• [TASK BRIEF]: Look through the entries below and report how many lines hold the string "ECHO". Only the number is wanted.

• [THE DATA]:
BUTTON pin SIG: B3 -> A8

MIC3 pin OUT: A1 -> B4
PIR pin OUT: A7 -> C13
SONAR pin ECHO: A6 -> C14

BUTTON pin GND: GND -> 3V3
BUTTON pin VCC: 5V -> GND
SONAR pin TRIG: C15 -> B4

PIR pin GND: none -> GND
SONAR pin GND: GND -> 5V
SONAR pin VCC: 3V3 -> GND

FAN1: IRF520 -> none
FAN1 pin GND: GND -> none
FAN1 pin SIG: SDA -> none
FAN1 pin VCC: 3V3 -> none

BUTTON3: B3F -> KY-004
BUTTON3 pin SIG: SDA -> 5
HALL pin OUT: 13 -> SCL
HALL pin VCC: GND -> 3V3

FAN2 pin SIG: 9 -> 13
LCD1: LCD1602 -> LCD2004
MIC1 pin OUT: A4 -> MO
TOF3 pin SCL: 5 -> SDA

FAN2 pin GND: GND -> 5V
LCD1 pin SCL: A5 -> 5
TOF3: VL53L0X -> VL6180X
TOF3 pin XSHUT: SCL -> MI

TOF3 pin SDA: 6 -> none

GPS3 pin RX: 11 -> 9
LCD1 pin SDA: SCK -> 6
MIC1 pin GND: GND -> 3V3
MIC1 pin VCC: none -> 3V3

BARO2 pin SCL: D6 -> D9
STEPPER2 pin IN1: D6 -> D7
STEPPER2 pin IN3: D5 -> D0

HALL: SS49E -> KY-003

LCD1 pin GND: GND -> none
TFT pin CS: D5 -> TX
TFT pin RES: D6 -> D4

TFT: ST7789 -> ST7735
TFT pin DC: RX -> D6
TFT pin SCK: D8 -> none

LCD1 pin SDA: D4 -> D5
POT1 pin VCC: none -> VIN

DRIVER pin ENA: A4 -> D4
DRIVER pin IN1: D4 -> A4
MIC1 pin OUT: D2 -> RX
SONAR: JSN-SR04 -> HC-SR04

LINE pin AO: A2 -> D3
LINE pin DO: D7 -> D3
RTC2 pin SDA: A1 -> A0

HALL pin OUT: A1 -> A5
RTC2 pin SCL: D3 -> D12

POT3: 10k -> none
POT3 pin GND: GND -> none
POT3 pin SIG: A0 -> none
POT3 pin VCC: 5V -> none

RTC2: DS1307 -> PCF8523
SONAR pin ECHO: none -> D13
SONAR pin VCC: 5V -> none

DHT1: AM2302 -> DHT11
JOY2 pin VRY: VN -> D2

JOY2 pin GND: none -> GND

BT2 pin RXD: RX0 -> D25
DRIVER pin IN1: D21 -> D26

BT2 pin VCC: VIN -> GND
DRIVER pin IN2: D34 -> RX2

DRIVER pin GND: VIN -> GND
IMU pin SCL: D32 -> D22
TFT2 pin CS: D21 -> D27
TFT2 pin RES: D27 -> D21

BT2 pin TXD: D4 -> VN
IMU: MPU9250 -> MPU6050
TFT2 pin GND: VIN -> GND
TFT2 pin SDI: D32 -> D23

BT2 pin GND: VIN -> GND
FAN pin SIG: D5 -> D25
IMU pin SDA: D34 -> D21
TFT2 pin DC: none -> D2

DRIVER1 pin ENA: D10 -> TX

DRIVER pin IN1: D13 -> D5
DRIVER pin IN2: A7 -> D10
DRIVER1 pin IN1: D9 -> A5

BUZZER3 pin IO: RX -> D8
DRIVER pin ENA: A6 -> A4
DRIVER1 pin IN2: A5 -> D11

• [SOLUTION]: 2